▸ **Description of the task**: Only a number is expected in reply: the count of lines below where the word "bottle" occurs.

▸ **Data extract**:
::::::

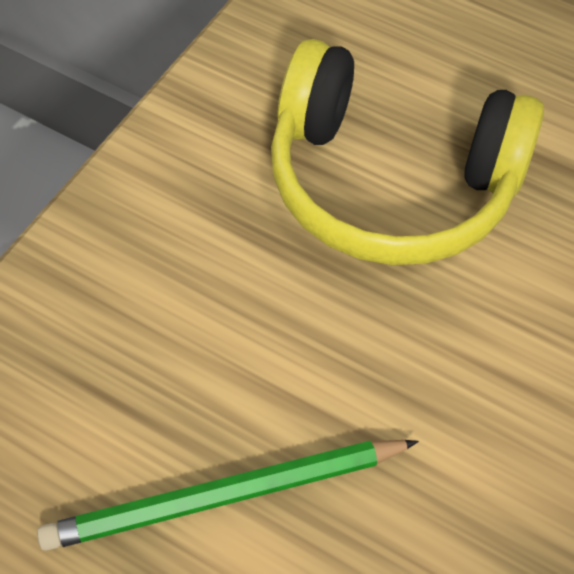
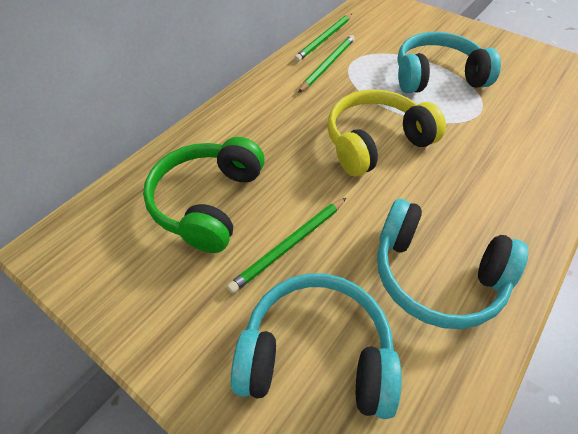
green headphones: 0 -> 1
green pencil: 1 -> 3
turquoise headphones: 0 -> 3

::::::

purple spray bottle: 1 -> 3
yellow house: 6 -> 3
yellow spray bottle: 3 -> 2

::::::

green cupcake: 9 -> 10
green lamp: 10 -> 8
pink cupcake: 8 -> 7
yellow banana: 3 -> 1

::::::

▸ **Answer area**: 2